Please lay out each line in the rows below as a JSON list of strings, one string per line, with blank lines left out. Leave the pictures out of your answer.

Begin Data records

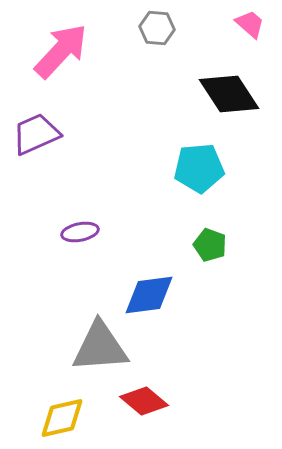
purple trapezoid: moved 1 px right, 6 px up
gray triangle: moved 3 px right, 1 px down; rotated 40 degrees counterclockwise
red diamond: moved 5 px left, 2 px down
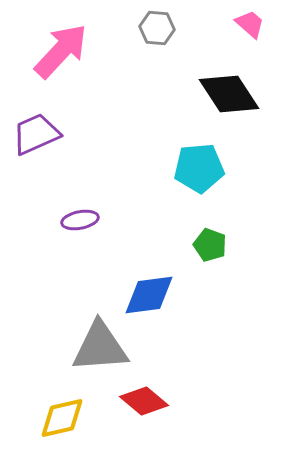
purple ellipse: moved 12 px up
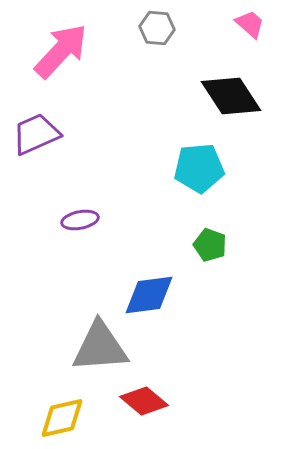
black diamond: moved 2 px right, 2 px down
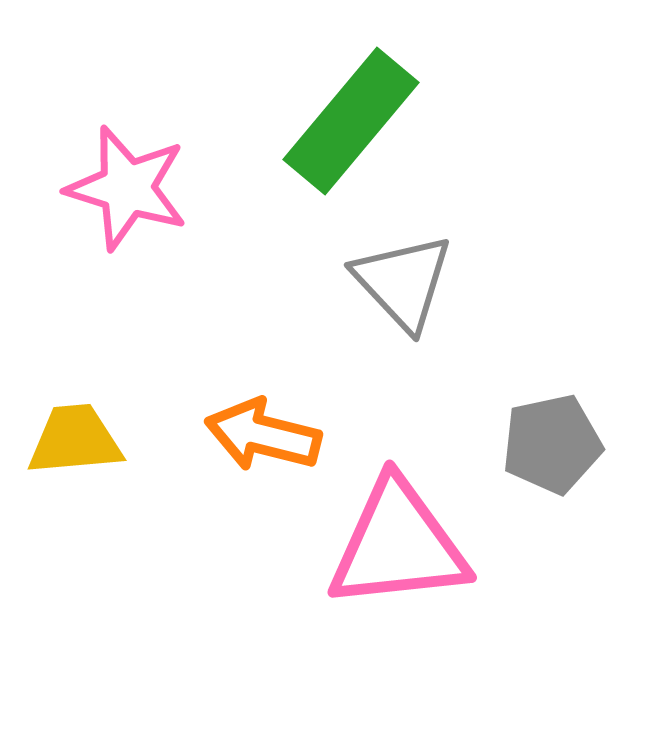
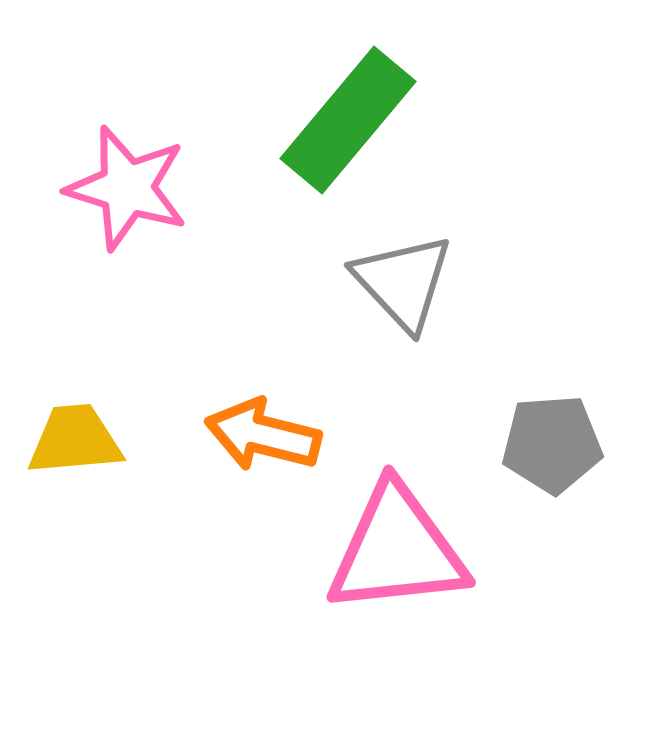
green rectangle: moved 3 px left, 1 px up
gray pentagon: rotated 8 degrees clockwise
pink triangle: moved 1 px left, 5 px down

End Data records

* _Solution to this exercise_
[
  "purple trapezoid: moved 1 px right, 6 px up",
  "gray triangle: moved 3 px right, 1 px down; rotated 40 degrees counterclockwise",
  "red diamond: moved 5 px left, 2 px down",
  "purple ellipse: moved 12 px up",
  "black diamond: moved 2 px right, 2 px down",
  "green rectangle: moved 3 px left, 1 px up",
  "gray pentagon: rotated 8 degrees clockwise",
  "pink triangle: moved 1 px left, 5 px down"
]